• _REQUIRED TASK_:
Copy out every item below word for word, leaving out the pictures.

• _DATA TO USE_:
▼▼▼
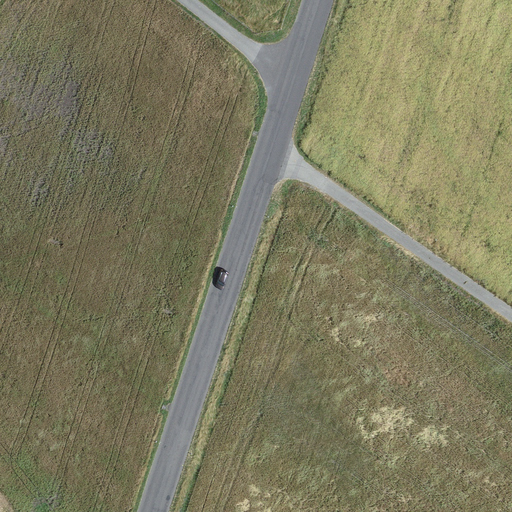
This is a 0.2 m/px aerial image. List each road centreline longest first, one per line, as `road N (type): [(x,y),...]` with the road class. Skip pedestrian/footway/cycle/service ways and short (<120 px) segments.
road 1 (tertiary): [(320,0),(156,511)]
road 2 (track): [(511,325),(272,157)]
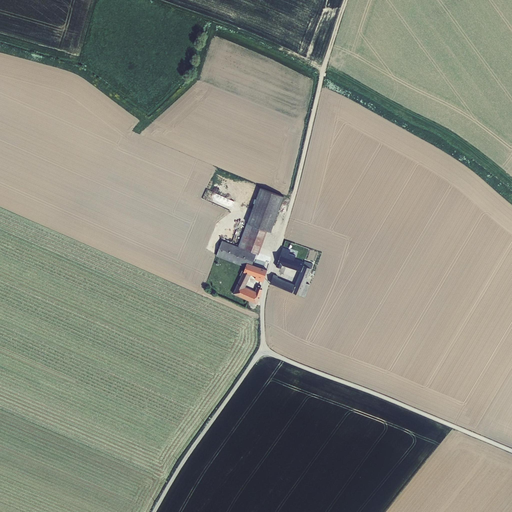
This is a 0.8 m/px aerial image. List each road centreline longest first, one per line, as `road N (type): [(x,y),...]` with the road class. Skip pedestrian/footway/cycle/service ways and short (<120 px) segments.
road 1 (unclassified): [(323,69),(264,292),(263,350)]
road 2 (unclassified): [(263,350),(511,451)]
road 3 (unclassified): [(263,350),(154,511)]
road 4 (track): [(151,0),(323,69)]
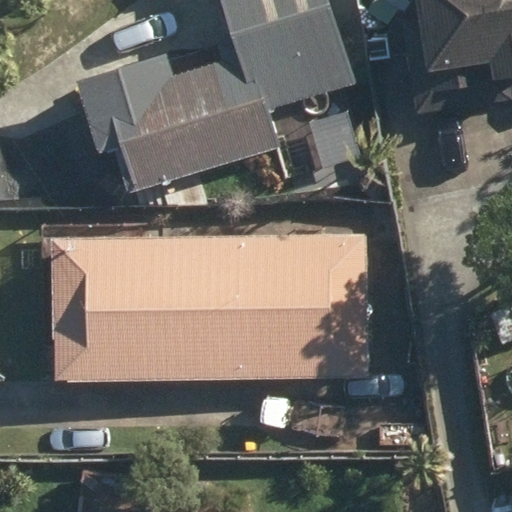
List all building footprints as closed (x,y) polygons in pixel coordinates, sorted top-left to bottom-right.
[(242,0),(254,38),(334,13),(329,0),(242,0)] [(511,0),(415,0),(418,20),(403,23),(418,113),(511,97),(511,0)] [(368,41),(371,62),(392,58),(388,39),(368,41)] [(107,92),(135,190),(281,147),(253,50),(107,92)] [(52,237),(52,379),(368,377),(367,235),(52,237)]
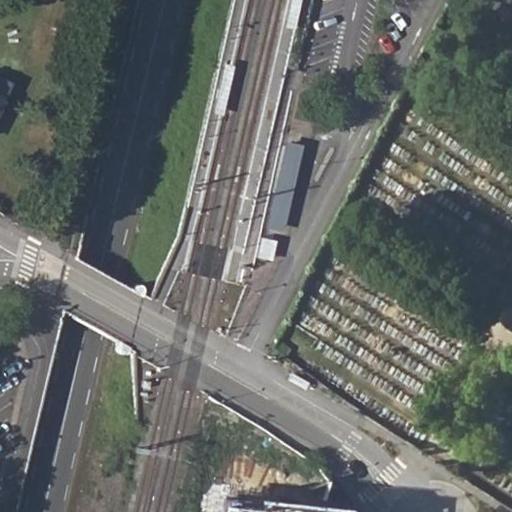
▲▲▲
• _RIGHT ANSWER_:
This is a 0.2 m/px aerial image. List each road centreline longest first, one per line, as `road N (type): [(x,y),...]` with the road class. Skip pedestrian/footway/cycle/service ways and short (<120 px) segments.
road 1 (tertiary): [(320,0),(156,511)]
road 2 (track): [(511,325),(272,157)]
This is a 0.8 m/px aerial image. List each road centreline longest first, one per line, as `road N (type): [(x,y),...]` with the road class. Skip pedestrian/footway/cycle/service ways and short (<120 px) segments.
road 1 (unclassified): [(323,69),(264,292),(263,350)]
road 2 (unclassified): [(263,350),(511,451)]
road 3 (unclassified): [(263,350),(154,511)]
road 4 (track): [(151,0),(323,69)]
List all building footprints as closed (x,y) polygons in pixel coordinates, sorted top-left to bottom-right.
[(242,0),(254,38),(334,13),(329,0),(242,0)] [(511,0),(415,0),(418,20),(403,23),(418,113),(511,97),(511,0)] [(368,41),(371,62),(392,58),(388,39),(368,41)] [(107,92),(135,190),(281,147),(253,50),(107,92)] [(52,237),(52,379),(368,377),(367,235),(52,237)]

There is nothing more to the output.